What lines in the data hold the string "camera"? Show them.

BEGIN EXERCISE INPUTS

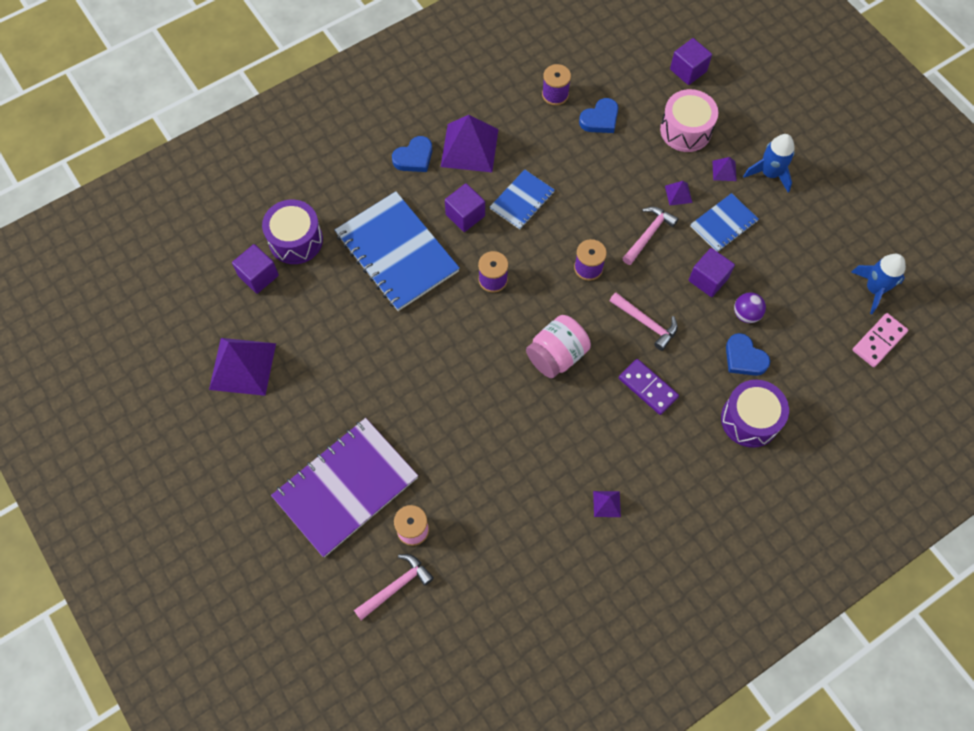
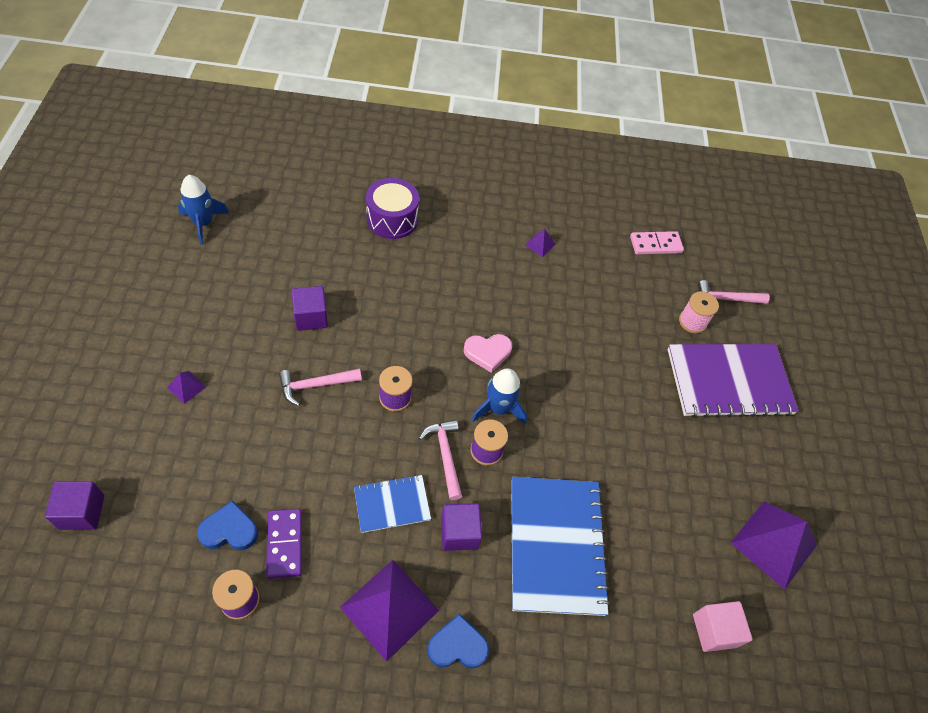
camera: 150 degrees left, 10 degrees down
(258, 276) = (714, 630): purple cube -> pink cube
(295, 240) = (652, 643): purple drum -> none
(557, 355) = (487, 353): pink jar -> pink heart
(646, 323) = (394, 324): pink hammer -> pink hammer (445, 455)
(647, 388) = (441, 284): purple domino -> purple domino (285, 544)
(678, 194) = (249, 398): purple pyramid -> none
(685, 130) = (168, 450): pink drum -> none
(723, 224) = (245, 346): blue notebook -> none
(744, 358) = (351, 252): blue heart -> none
(746, 314) = (314, 275): purple ball -> none
(769, 173) = (155, 354): blue rocket -> blue rocket (498, 408)
(879, 341) = (247, 196): pink domino -> pink domino (655, 244)

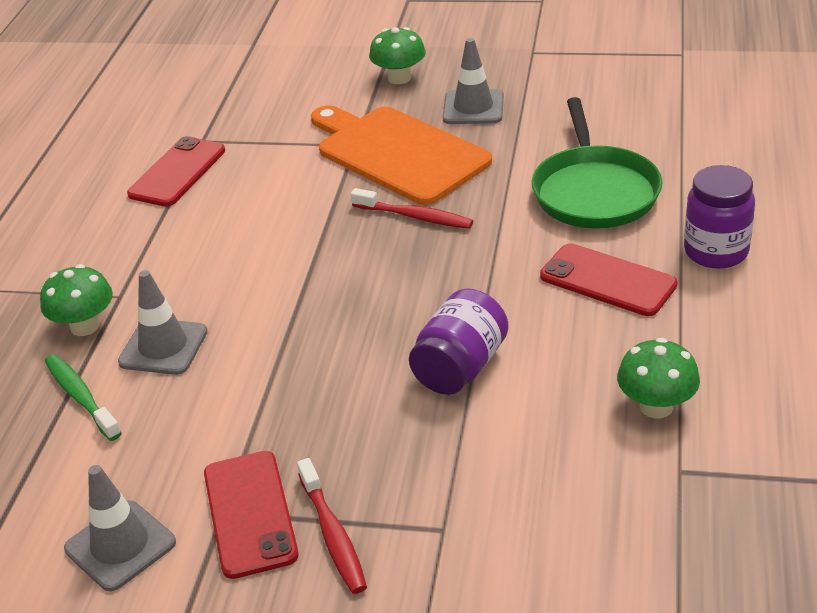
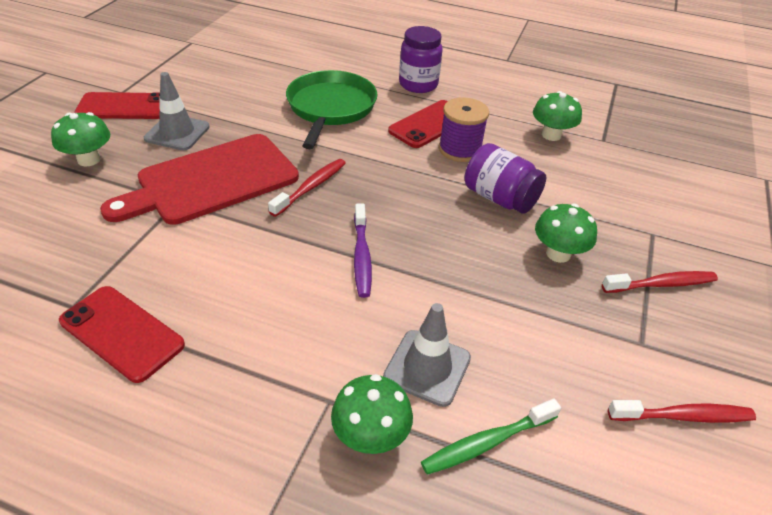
camera: 85 degrees left, 5 degrees up
(120, 546) = (684, 416): grey traffic cone -> red toothbrush
(249, 514) = (643, 327): red phone -> red phone (124, 107)
(309, 276) = (361, 256): none -> purple toothbrush
(364, 430) = (558, 254): none -> green mushroom
(398, 153) = (212, 180): orange cutting board -> red cutting board
(558, 317) = (460, 149): none -> purple spool
(594, 192) = (330, 108): green pan -> green pan turned 90 degrees counterclockwise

END EXERCISE INPUTS

| RESPONSE |
camera: 150 degrees left, 10 degrees down
camera: 85 degrees left, 5 degrees up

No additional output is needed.